Everything in the listing below needs restating exactly, apart from the pictures.

* [SOURCE DATA]:
○ ○ ○
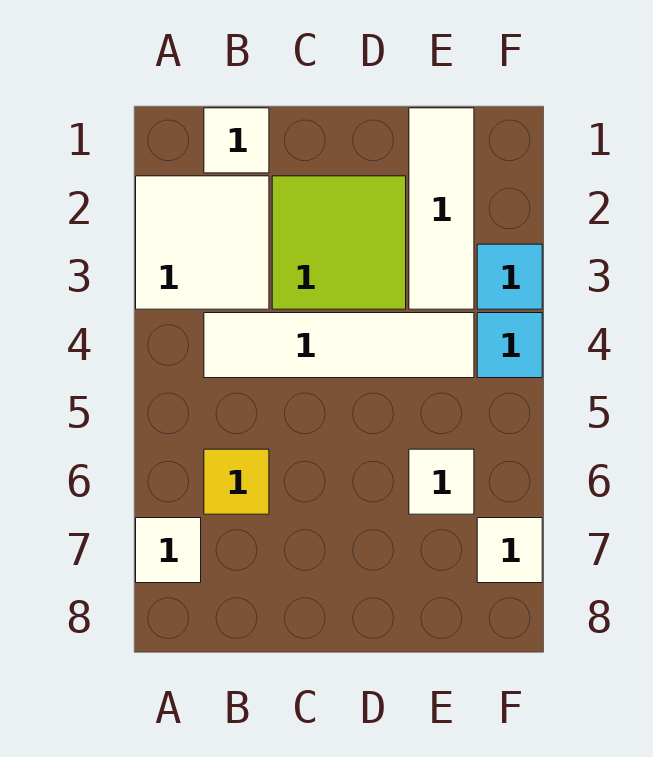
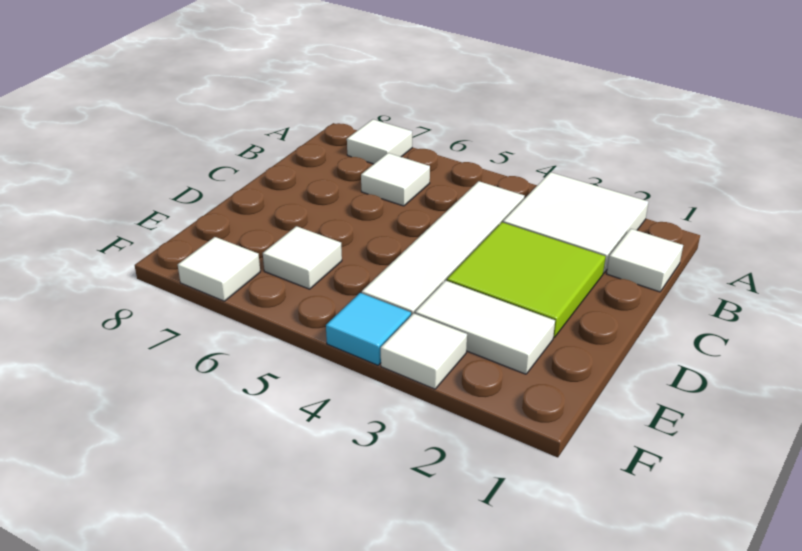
yellow tile B6 level 1 -> white tile B6 level 1
white tile E1:E3 level 1 -> white tile E2:E3 level 1
cyan tile F3 level 1 -> white tile F3 level 1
○ ○ ○
* [WRITTEN SOLUTION]:
yellow tile B6 level 1 -> white tile B6 level 1
white tile E1:E3 level 1 -> white tile E2:E3 level 1
cyan tile F3 level 1 -> white tile F3 level 1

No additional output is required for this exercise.